WHAT THE TASK ASKS: Please copy the listing that follows exactly, leaving out any pictures.

+-------+

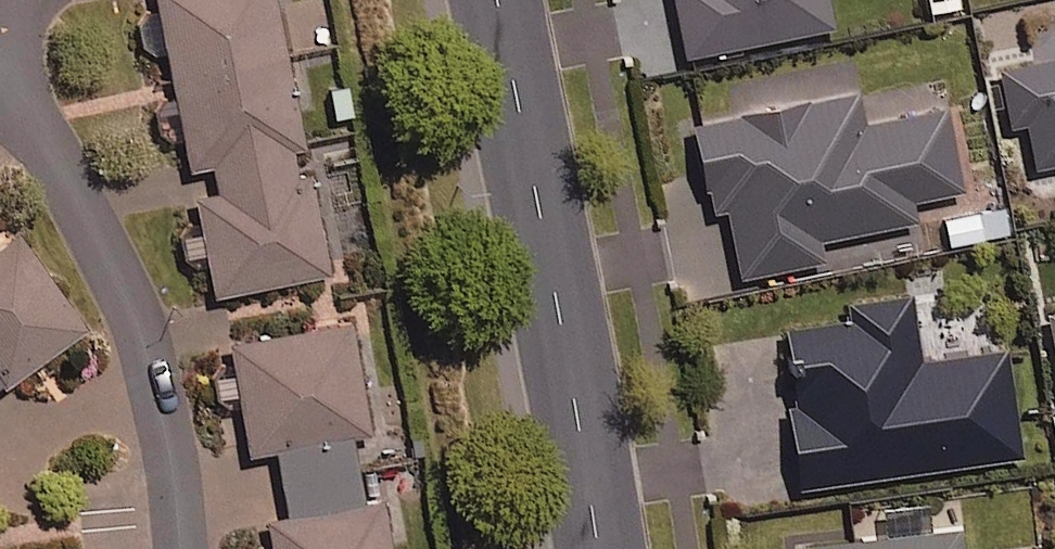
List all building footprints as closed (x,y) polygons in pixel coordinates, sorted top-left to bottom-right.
[(275,0),(153,0),(156,15),(141,18),(148,51),(167,47),(192,170),(214,165),(218,187),(195,191),(216,296),(329,274),(275,0)] [(824,0),(672,0),(683,58),(829,29),(824,0)] [(999,62),(1007,127),(1027,125),(1032,167),(1054,164),(1054,54),(999,62)] [(860,126),(854,95),(692,125),(708,212),(725,209),(738,278),(820,263),(816,241),(912,224),(908,203),(959,193),(944,111),(860,126)] [(10,392),(93,334),(21,231),(0,246),(0,386),(4,383),(10,392)] [(918,364),(909,299),(843,308),(845,322),(781,331),(792,407),(784,408),(795,489),(1018,458),(1003,352),(918,364)] [(1046,312),(1054,361),(1054,311),(1046,312)] [(281,448),(353,438),(374,435),(356,325),(234,344),(251,453),(281,448)] [(291,517),(363,504),(353,438),(281,448),(291,517)] [(291,517),(270,520),(275,548),(391,548),(383,501),(363,504),(291,517)] [(793,548),(960,548),(958,530),(793,548)]
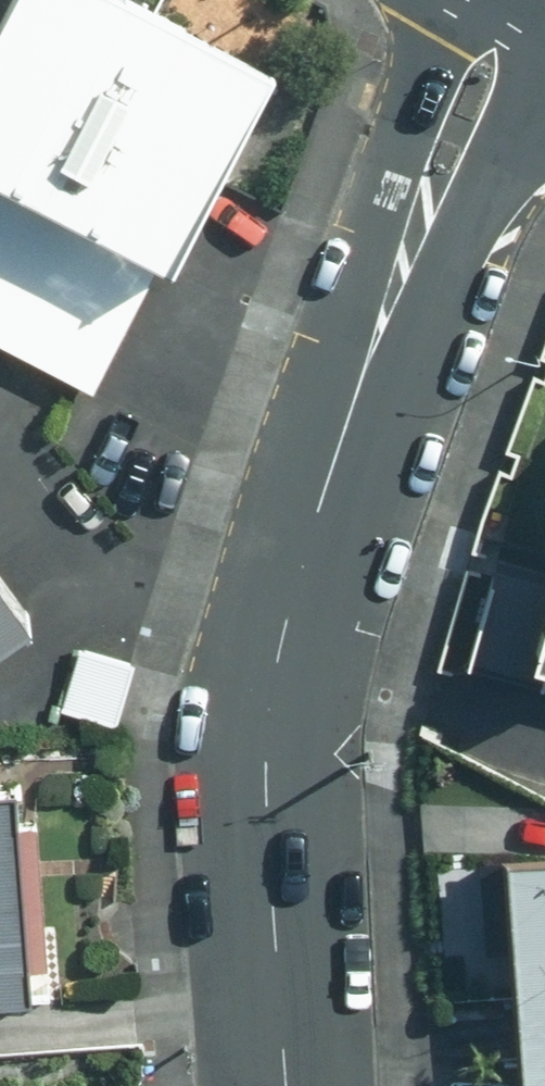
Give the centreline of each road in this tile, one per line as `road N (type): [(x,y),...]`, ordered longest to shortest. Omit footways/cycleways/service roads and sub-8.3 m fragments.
road 1 (secondary): [(306,533),(315,358),(443,48),(502,0)]
road 2 (secondary): [(279,1085),(260,805),(273,650),(306,533)]
road 3 (secondary): [(544,81),(413,386),(306,533)]

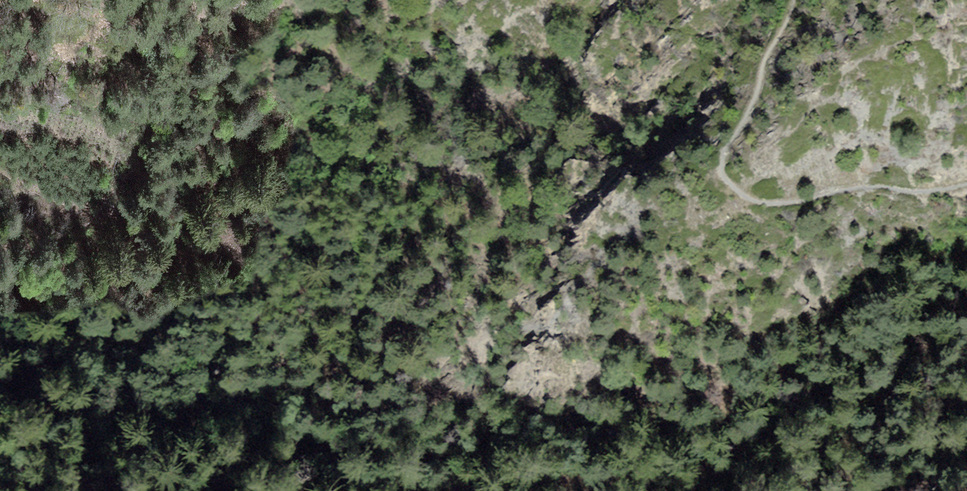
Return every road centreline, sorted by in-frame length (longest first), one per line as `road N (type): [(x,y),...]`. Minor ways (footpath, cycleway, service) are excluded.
road 1 (motorway): [(0,239),(383,207),(966,114)]
road 2 (motorway): [(831,0),(348,74),(0,99)]

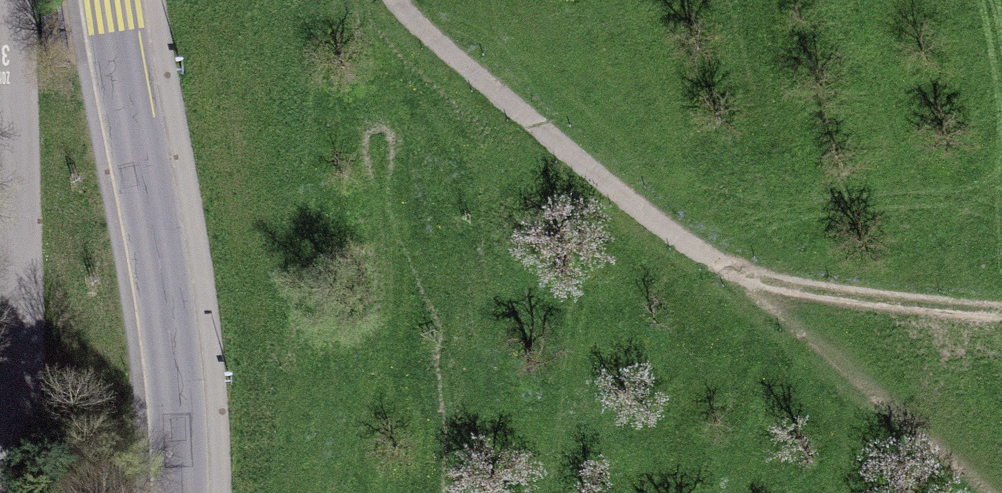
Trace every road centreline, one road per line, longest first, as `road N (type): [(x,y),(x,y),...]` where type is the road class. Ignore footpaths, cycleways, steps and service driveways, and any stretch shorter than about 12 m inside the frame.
road 1 (residential): [(187,492),(168,310),(116,0)]
road 2 (residential): [(0,458),(16,396),(12,0)]
road 3 (track): [(402,0),(426,36),(650,221),(737,280)]
road 4 (track): [(737,280),(1001,305)]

+-------+

FINAL ANSWER:
List all building footprints as closed (x,y) polygons in pixel coordinates, sorted top-left to bottom-right.
[(275,0),(153,0),(156,15),(141,18),(148,51),(167,47),(192,170),(214,165),(218,187),(195,191),(216,296),(329,274),(275,0)] [(824,0),(672,0),(683,58),(829,29),(824,0)] [(999,62),(1007,127),(1027,125),(1032,167),(1054,164),(1054,54),(999,62)] [(860,126),(854,95),(692,125),(708,212),(725,209),(738,278),(820,263),(816,241),(912,224),(908,203),(959,193),(944,111),(860,126)] [(10,392),(93,334),(21,231),(0,246),(0,386),(4,383),(10,392)] [(918,364),(909,299),(843,308),(845,322),(781,331),(792,407),(784,408),(795,489),(1018,458),(1003,352),(918,364)] [(1046,312),(1054,361),(1054,311),(1046,312)] [(281,448),(353,438),(374,435),(356,325),(234,344),(251,453),(281,448)] [(291,517),(363,504),(353,438),(281,448),(291,517)] [(291,517),(270,520),(275,548),(391,548),(383,501),(363,504),(291,517)] [(793,548),(960,548),(958,530),(793,548)]
Give the centreline of each road in this tile, one per line as `road N (type): [(x,y),...]`, ordered longest to shortest. Omit footways/cycleways/service roads and sub-8.3 m fragments.
road 1 (secondary): [(306,533),(315,358),(443,48),(502,0)]
road 2 (secondary): [(279,1085),(260,805),(273,650),(306,533)]
road 3 (secondary): [(544,81),(413,386),(306,533)]

Return every road centreline, sorted by in-frame length (longest first), one per line as `road N (type): [(x,y),...]`. Minor ways (footpath, cycleway, service) are excluded.
road 1 (motorway): [(0,239),(383,207),(966,114)]
road 2 (motorway): [(831,0),(348,74),(0,99)]

Trace every road centreline, one road per line, longest first, as `road N (type): [(x,y),(x,y),...]` where type is the road class. Ignore footpaths, cycleways, steps and service driveways, and any stretch shorter than about 12 m inside the frame.
road 1 (residential): [(187,492),(168,310),(116,0)]
road 2 (residential): [(0,458),(16,396),(12,0)]
road 3 (track): [(402,0),(426,36),(650,221),(737,280)]
road 4 (track): [(737,280),(1001,305)]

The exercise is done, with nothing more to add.